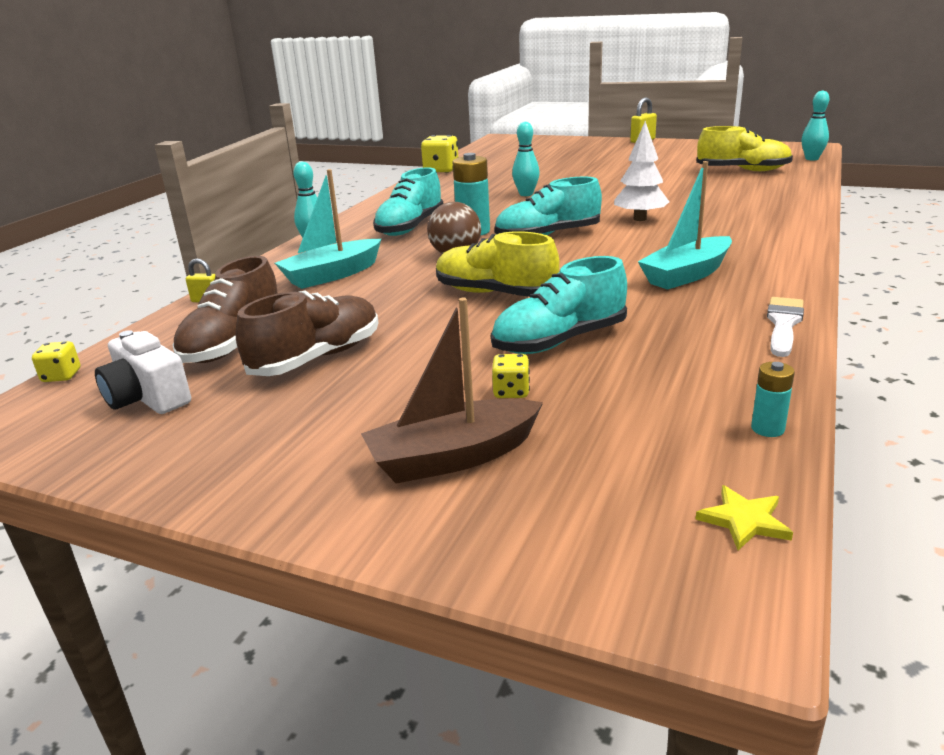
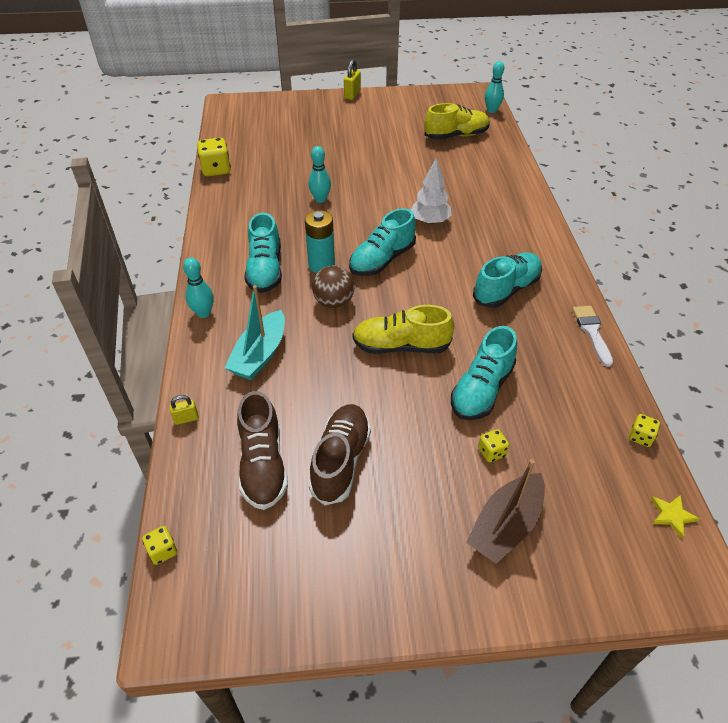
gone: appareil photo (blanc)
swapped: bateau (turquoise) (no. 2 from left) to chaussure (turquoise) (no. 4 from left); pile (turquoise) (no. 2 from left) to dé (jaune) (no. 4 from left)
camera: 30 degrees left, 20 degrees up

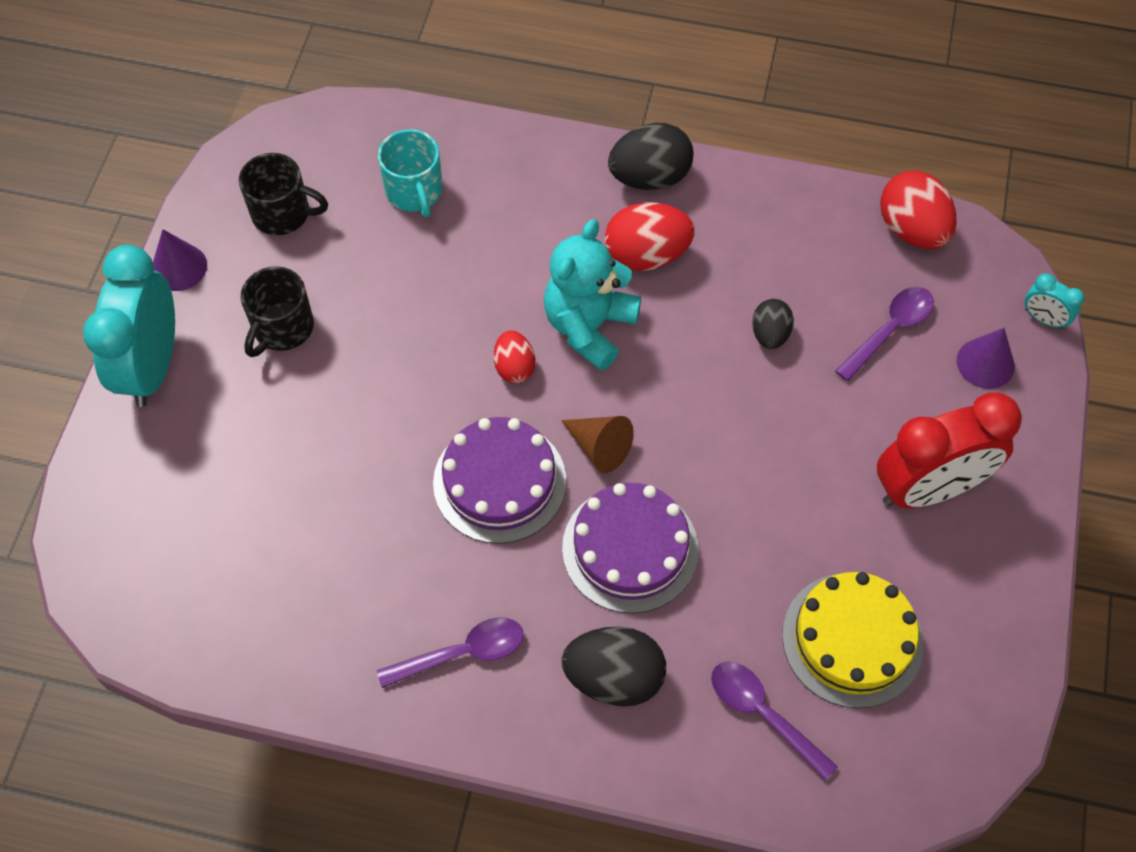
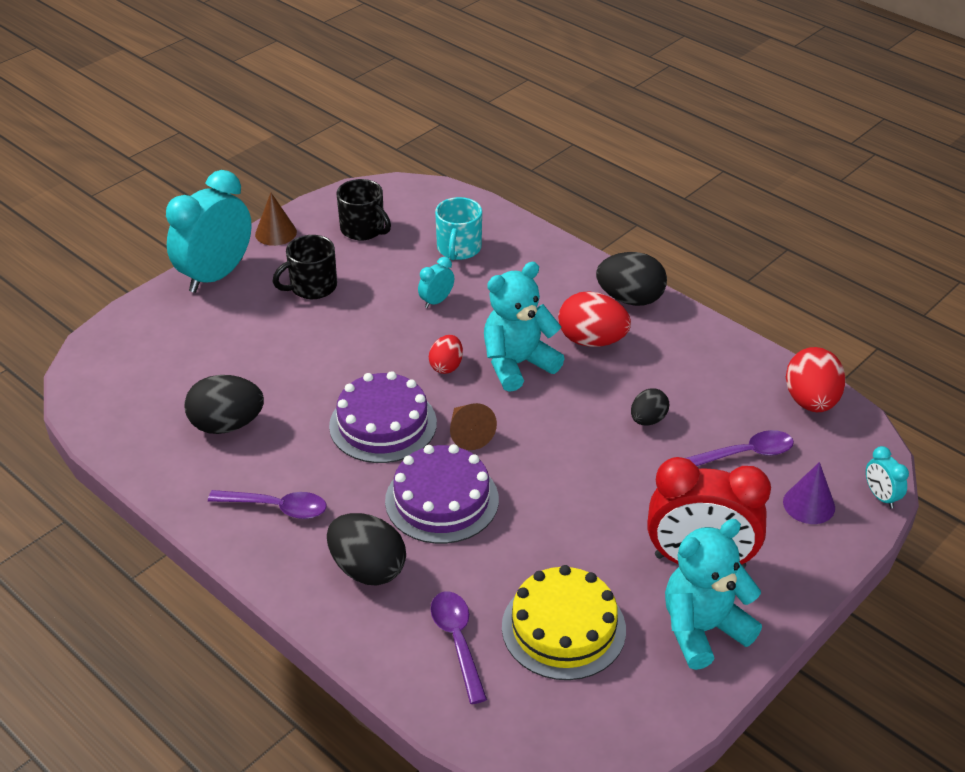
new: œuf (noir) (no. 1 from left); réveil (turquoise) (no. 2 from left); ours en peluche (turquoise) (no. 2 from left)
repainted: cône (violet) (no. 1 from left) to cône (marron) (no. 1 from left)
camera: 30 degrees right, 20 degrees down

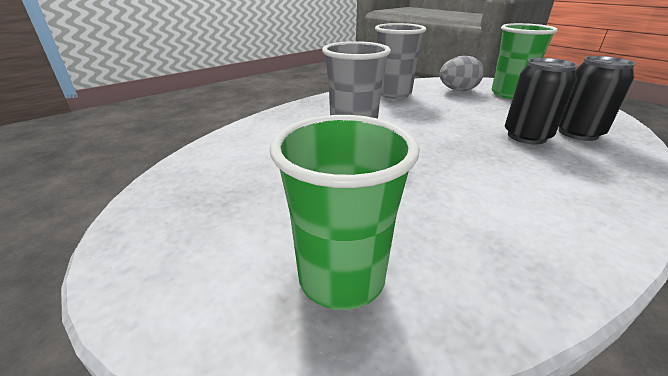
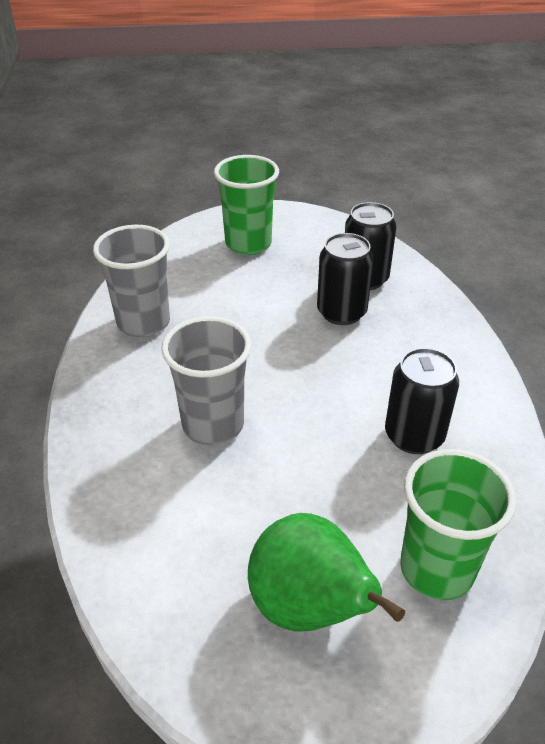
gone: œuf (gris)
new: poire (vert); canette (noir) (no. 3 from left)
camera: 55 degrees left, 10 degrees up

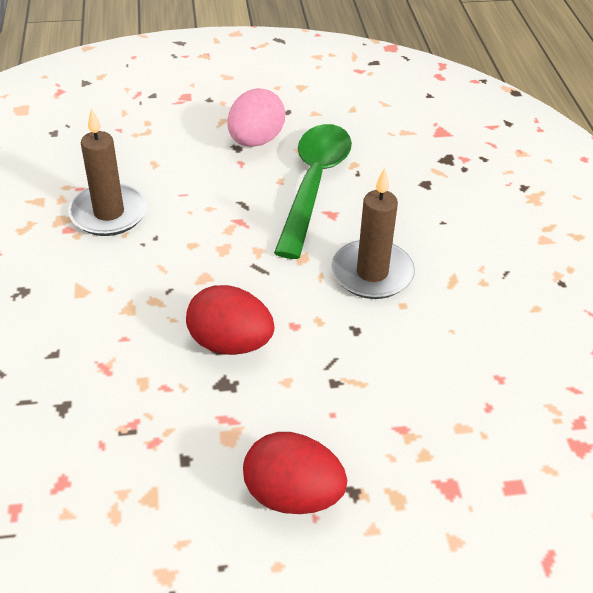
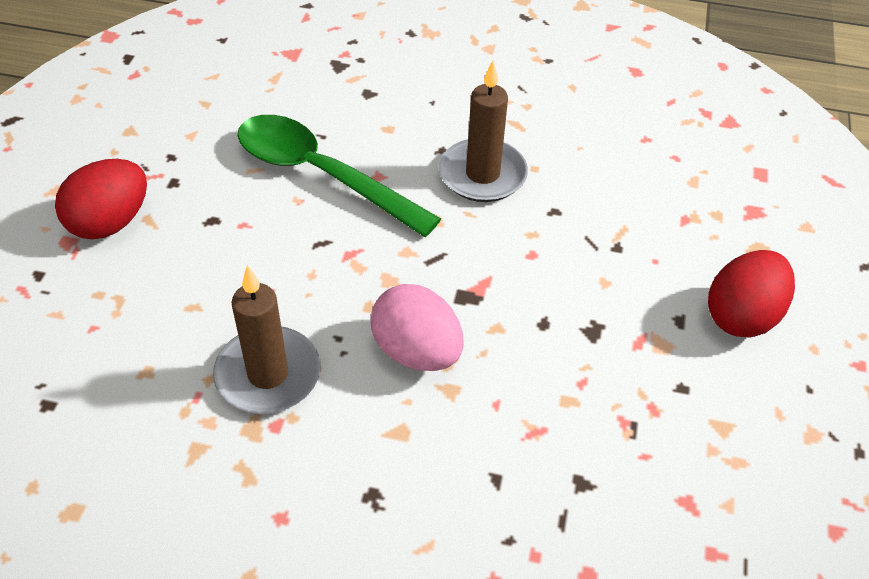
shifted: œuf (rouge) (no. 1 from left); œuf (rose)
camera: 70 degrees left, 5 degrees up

• • • •

> _Task to carry out_: The first line of the listing through the line with "swapped: bateau (turquoise)": repeat exactly that span and nothing more, skipping pictures.

> _Answer to the exercise_:
gone: appareil photo (blanc)
swapped: bateau (turquoise) (no. 2 from left) to chaussure (turquoise) (no. 4 from left); pile (turquoise) (no. 2 from left) to dé (jaune) (no. 4 from left)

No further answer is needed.